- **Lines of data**
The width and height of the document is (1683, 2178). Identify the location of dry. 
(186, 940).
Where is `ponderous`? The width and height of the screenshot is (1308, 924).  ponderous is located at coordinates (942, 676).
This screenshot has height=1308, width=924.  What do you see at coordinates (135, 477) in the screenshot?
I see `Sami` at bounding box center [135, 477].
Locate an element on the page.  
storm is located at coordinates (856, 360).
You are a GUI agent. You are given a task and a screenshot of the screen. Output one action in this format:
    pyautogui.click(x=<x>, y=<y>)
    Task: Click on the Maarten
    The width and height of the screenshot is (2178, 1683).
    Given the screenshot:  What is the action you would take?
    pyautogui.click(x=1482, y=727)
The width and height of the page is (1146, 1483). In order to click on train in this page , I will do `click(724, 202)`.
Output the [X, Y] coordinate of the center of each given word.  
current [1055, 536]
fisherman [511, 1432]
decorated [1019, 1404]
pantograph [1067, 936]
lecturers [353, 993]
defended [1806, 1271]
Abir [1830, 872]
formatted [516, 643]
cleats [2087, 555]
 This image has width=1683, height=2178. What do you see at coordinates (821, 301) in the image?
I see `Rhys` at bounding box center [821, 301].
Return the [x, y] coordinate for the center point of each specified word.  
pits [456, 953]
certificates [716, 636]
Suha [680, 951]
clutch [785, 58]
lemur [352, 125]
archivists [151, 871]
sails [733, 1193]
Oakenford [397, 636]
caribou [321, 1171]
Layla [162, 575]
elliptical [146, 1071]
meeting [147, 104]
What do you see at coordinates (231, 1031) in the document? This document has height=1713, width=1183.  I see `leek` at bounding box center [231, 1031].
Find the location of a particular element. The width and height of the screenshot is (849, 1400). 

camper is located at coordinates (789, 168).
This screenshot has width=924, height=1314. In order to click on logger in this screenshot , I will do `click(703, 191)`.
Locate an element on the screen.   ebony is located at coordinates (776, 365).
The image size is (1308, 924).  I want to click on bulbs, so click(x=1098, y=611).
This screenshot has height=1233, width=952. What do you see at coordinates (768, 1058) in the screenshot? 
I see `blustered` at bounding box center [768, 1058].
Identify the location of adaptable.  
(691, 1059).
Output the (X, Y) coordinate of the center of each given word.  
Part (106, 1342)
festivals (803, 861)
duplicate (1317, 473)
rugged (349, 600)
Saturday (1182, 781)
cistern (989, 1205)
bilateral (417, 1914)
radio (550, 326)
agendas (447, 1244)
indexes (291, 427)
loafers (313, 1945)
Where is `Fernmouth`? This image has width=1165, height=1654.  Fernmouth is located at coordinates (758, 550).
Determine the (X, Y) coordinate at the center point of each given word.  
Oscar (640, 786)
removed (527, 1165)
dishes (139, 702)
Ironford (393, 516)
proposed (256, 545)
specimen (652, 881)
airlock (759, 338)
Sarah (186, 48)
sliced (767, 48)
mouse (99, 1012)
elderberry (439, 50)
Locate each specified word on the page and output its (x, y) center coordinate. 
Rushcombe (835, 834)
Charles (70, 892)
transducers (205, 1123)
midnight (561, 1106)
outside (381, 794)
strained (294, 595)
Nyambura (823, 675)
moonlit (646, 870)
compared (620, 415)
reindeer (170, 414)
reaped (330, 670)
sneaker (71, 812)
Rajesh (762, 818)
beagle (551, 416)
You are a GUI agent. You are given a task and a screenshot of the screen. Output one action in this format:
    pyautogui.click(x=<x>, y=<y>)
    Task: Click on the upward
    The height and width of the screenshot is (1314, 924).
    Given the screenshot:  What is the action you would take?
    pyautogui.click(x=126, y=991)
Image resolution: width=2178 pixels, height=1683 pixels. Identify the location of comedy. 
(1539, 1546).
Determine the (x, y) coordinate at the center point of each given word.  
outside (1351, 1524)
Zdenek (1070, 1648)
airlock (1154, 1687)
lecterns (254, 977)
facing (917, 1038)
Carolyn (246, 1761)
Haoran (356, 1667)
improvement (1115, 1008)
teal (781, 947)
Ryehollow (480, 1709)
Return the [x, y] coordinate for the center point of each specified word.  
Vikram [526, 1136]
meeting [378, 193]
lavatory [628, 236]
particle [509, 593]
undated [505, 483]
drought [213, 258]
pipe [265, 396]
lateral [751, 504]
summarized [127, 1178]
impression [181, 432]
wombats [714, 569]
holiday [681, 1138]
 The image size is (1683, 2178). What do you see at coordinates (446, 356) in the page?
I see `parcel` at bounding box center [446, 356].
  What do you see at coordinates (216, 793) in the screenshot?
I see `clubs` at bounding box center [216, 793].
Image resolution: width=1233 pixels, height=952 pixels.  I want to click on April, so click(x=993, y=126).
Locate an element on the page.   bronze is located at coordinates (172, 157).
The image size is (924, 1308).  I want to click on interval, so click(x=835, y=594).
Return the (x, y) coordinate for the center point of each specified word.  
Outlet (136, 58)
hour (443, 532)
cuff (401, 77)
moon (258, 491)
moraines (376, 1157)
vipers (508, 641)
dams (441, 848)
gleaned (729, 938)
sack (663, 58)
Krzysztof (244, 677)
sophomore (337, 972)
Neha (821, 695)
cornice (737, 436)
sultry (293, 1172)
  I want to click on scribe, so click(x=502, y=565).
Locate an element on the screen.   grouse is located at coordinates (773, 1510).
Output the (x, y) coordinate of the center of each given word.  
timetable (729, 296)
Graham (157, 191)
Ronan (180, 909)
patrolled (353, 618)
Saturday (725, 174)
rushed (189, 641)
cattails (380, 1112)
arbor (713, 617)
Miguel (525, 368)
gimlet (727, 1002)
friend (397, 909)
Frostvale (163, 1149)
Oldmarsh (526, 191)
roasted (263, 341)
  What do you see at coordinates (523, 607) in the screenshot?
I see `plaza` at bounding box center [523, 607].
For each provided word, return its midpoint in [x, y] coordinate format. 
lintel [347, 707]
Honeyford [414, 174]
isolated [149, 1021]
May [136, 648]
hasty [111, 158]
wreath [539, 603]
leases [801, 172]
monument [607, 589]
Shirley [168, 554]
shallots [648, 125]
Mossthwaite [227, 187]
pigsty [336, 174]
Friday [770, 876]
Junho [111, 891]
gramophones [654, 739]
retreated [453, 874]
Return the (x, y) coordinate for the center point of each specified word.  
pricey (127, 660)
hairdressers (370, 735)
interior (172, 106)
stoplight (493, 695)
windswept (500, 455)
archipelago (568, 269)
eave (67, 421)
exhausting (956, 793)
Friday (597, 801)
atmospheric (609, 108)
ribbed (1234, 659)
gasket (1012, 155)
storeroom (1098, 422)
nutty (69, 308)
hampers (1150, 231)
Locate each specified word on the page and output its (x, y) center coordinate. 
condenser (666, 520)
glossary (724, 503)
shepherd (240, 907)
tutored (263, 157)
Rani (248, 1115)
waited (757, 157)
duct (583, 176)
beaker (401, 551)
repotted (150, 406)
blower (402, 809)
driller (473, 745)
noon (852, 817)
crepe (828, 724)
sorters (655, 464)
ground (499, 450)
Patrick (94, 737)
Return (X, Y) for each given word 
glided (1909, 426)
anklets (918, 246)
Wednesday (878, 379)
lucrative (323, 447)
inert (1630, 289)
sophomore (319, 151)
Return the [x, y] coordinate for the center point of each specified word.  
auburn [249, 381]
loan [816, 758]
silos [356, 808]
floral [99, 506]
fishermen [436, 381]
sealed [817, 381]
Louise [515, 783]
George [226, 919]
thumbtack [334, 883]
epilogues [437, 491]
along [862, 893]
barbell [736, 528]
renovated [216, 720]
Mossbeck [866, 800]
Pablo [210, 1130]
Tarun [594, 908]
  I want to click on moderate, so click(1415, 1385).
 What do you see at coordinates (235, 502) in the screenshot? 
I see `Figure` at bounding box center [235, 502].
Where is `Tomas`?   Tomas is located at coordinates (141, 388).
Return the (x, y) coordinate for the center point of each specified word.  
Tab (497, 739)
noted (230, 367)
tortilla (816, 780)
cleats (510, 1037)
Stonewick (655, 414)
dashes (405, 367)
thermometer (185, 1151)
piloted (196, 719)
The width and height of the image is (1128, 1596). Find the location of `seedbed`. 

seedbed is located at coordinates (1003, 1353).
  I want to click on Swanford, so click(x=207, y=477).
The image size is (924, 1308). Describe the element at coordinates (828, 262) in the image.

- **The exercise**
Quote the rows above verbatim, starting with the first one and stopping after the line that contains "center [135, 477].".

- **Final answer**
The width and height of the document is (1683, 2178). Identify the location of dry. 
(186, 940).
Where is `ponderous`? The width and height of the screenshot is (1308, 924).  ponderous is located at coordinates (942, 676).
This screenshot has height=1308, width=924.  What do you see at coordinates (135, 477) in the screenshot?
I see `Sami` at bounding box center [135, 477].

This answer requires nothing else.